### [ENTRIES SHOWN]
^^^^
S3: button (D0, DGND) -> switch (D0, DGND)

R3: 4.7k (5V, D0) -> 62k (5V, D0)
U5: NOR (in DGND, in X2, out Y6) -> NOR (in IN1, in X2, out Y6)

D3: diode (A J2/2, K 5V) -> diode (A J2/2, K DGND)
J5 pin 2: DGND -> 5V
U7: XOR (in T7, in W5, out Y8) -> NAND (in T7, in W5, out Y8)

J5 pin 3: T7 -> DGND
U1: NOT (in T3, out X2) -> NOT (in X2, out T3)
^^^^
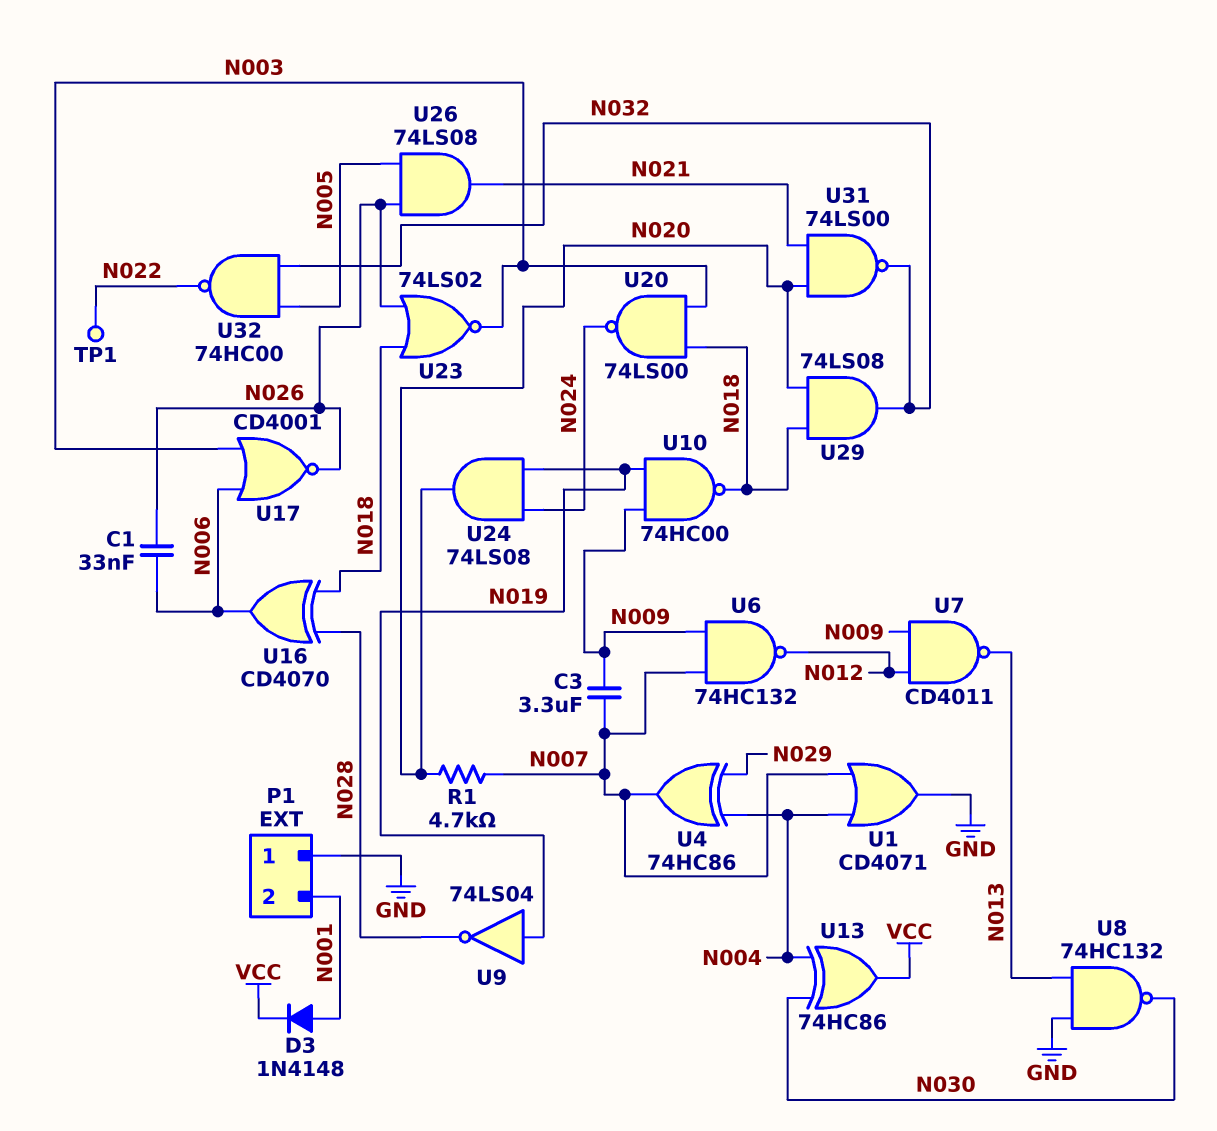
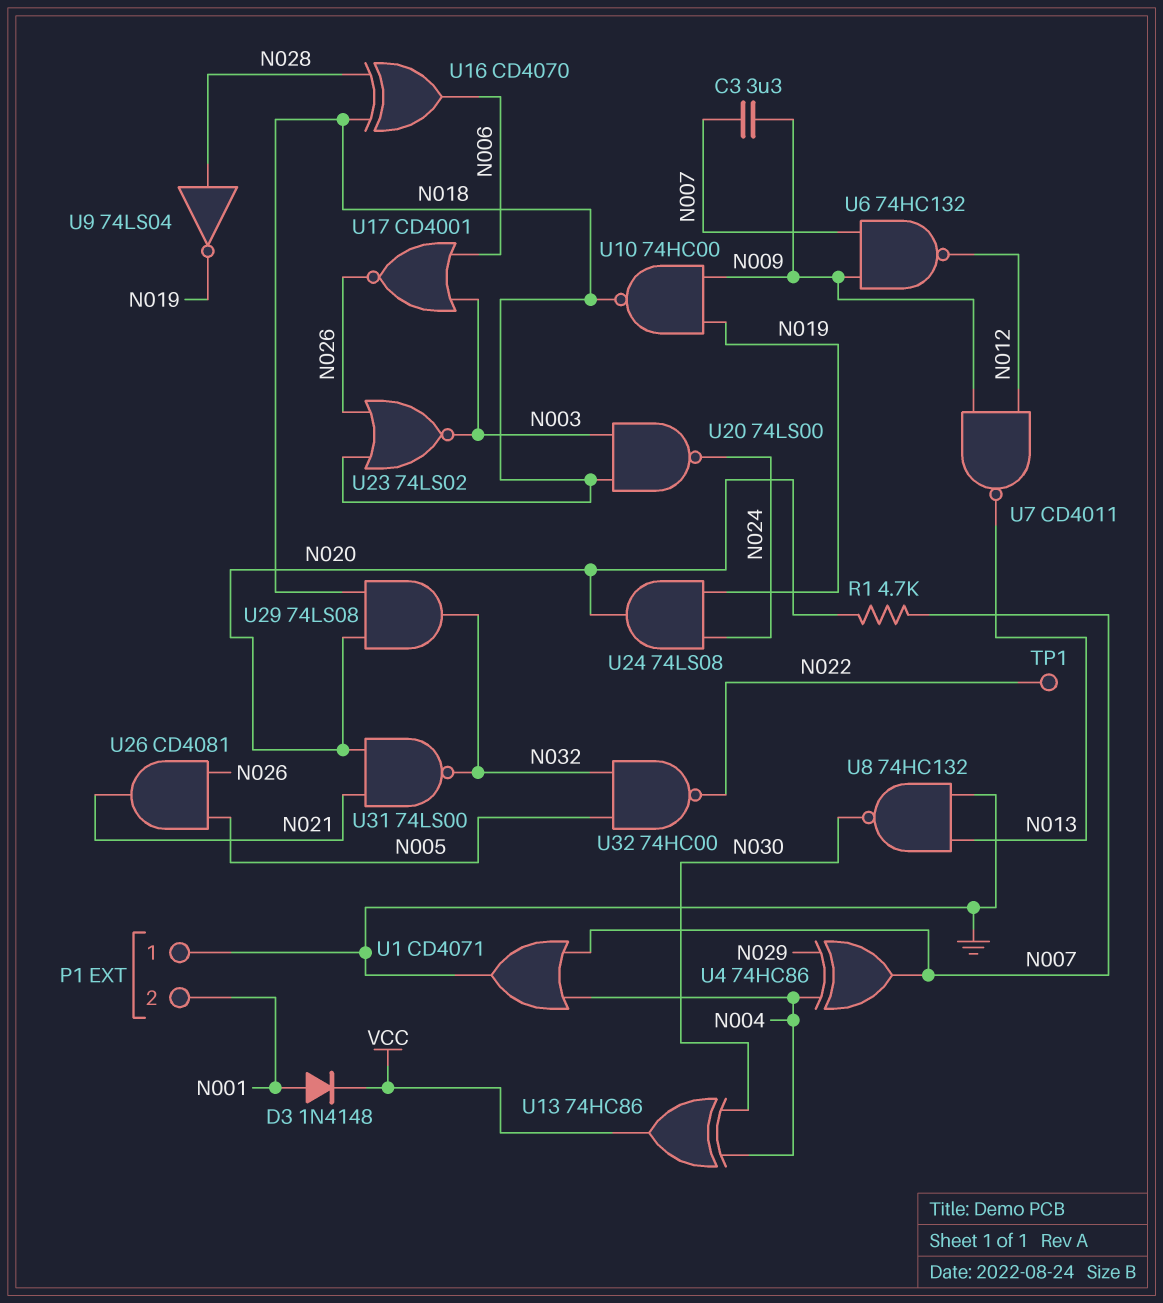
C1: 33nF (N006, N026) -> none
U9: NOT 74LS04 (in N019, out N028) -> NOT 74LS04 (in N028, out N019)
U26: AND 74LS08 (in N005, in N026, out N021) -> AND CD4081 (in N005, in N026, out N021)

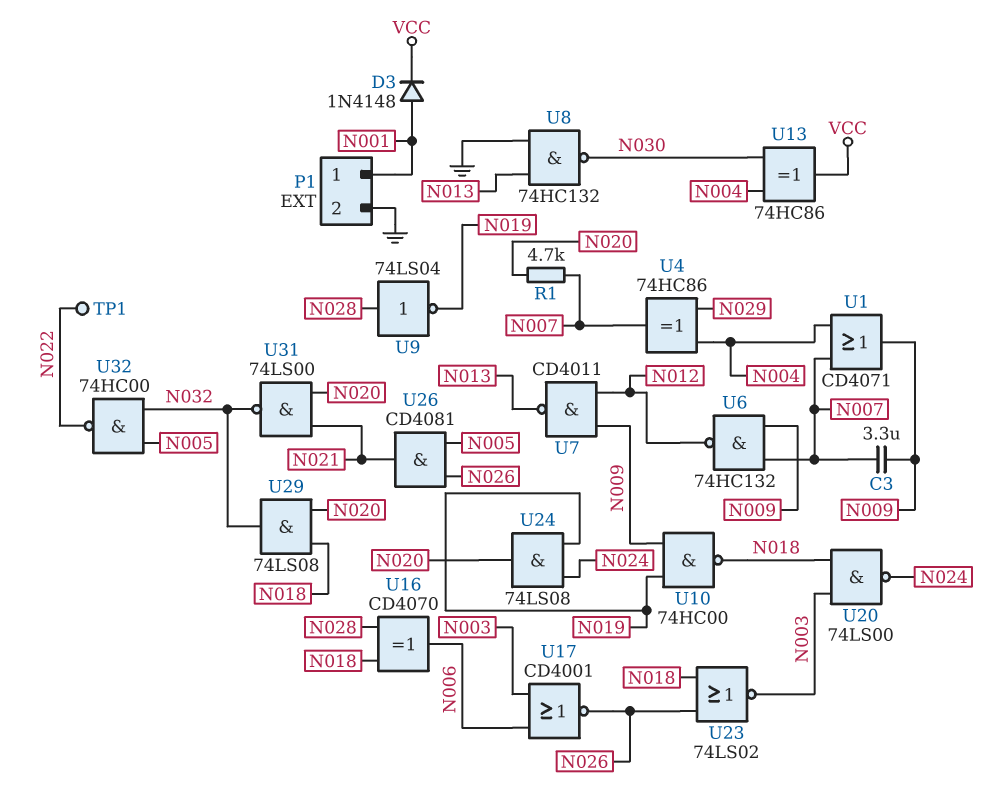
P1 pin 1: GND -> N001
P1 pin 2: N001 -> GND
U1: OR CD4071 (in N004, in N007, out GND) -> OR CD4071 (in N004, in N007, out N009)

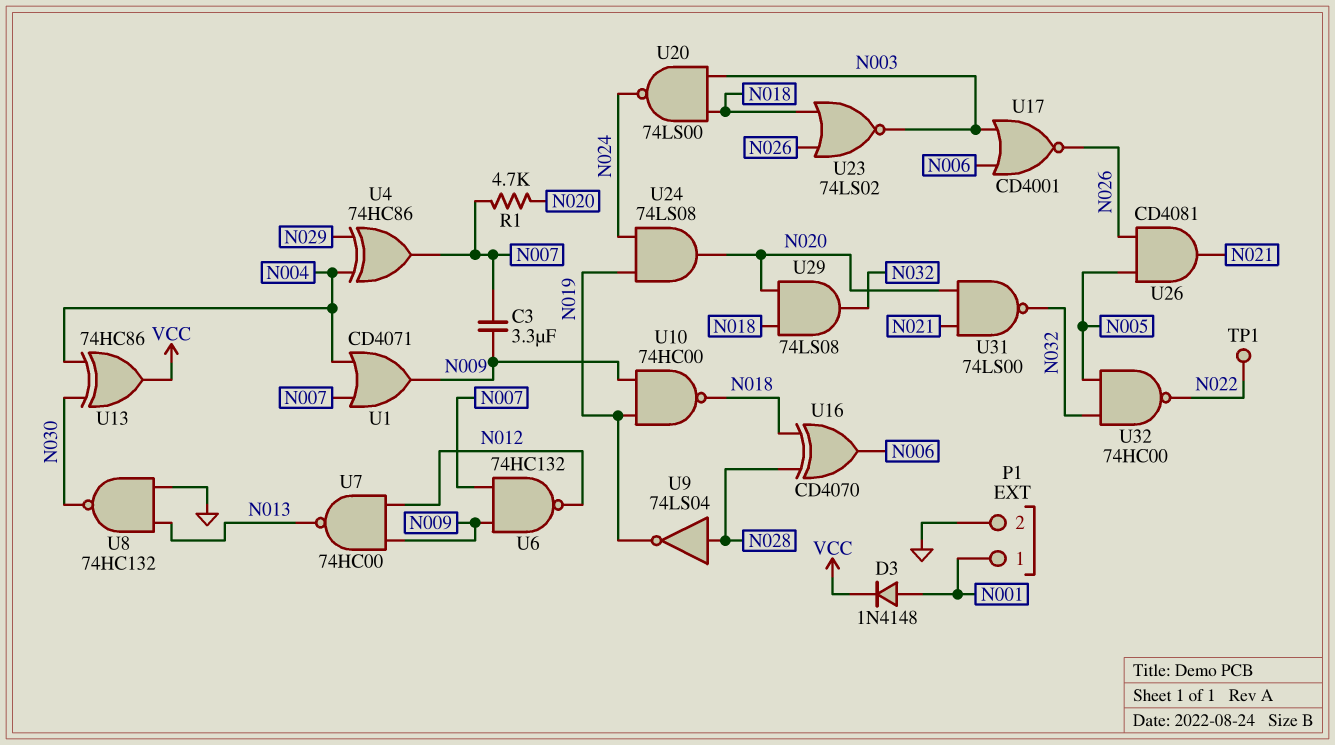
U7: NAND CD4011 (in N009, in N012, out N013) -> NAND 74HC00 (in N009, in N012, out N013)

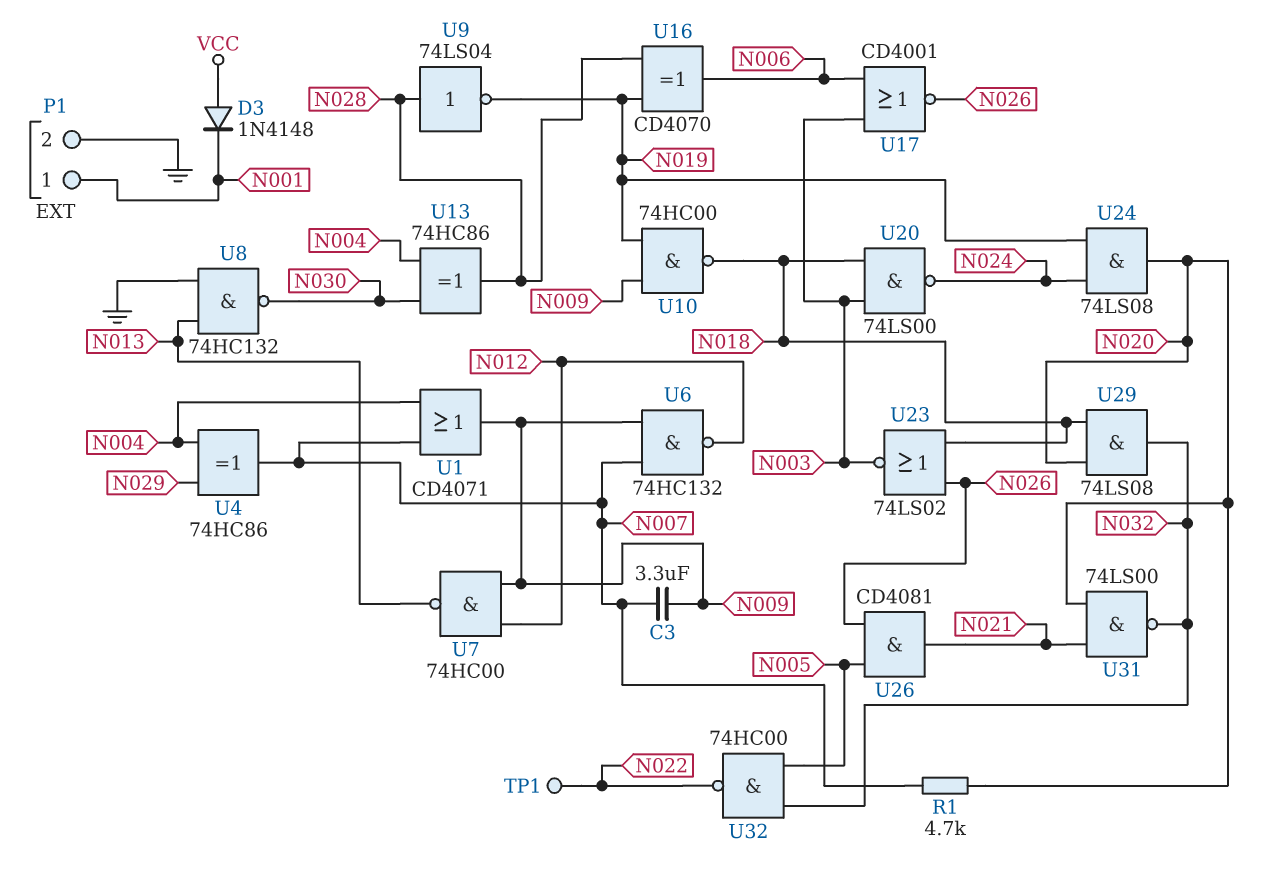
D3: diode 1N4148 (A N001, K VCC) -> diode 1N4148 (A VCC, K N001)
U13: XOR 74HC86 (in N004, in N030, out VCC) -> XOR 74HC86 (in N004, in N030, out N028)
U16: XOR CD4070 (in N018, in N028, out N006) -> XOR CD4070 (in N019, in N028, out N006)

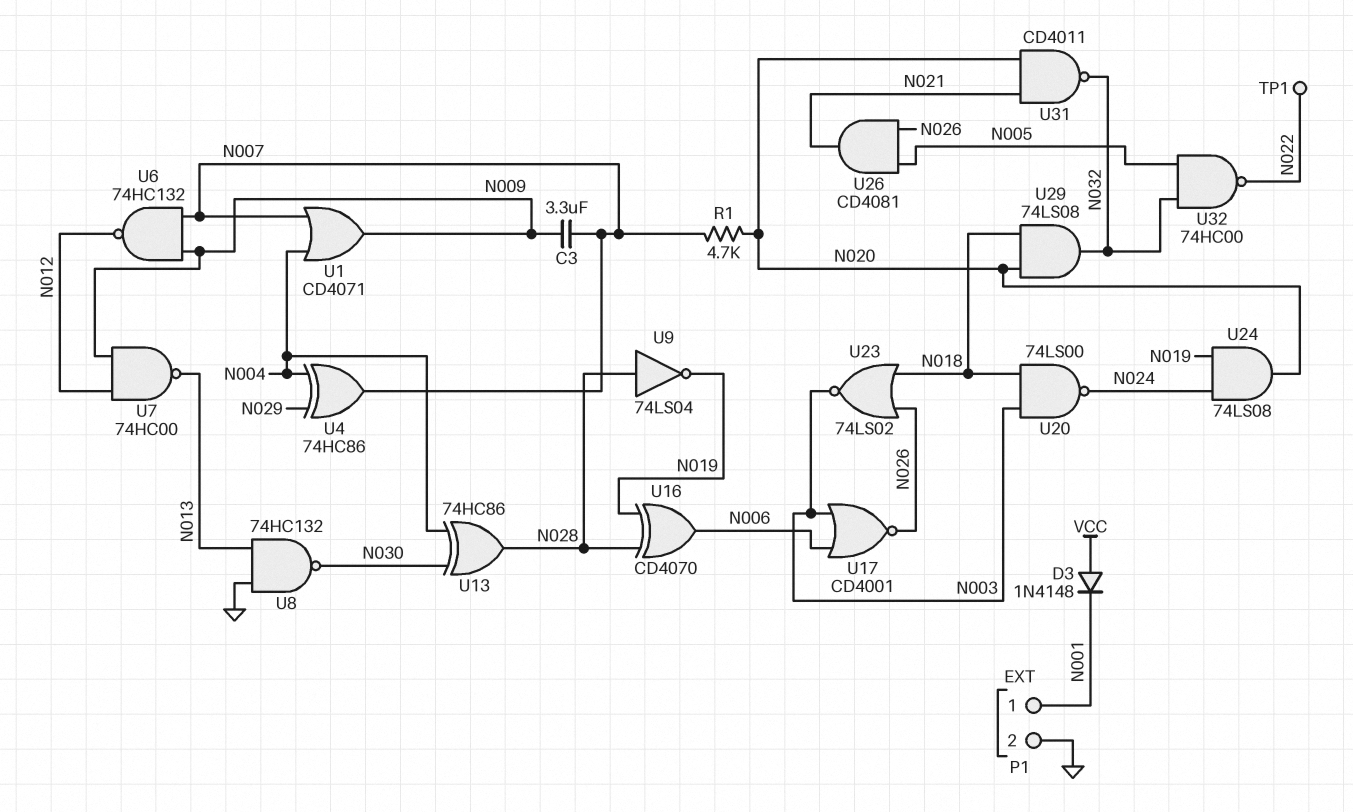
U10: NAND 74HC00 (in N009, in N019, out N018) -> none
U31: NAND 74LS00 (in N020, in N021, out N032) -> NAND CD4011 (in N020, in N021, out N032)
^^^^
Reproduce exactly the lines of the records above from the one with "J5 pin 2: DGND -> 5V" to the one with "U1: NOT (in", both included, and leave out everything else.

J5 pin 2: DGND -> 5V
U7: XOR (in T7, in W5, out Y8) -> NAND (in T7, in W5, out Y8)

J5 pin 3: T7 -> DGND
U1: NOT (in T3, out X2) -> NOT (in X2, out T3)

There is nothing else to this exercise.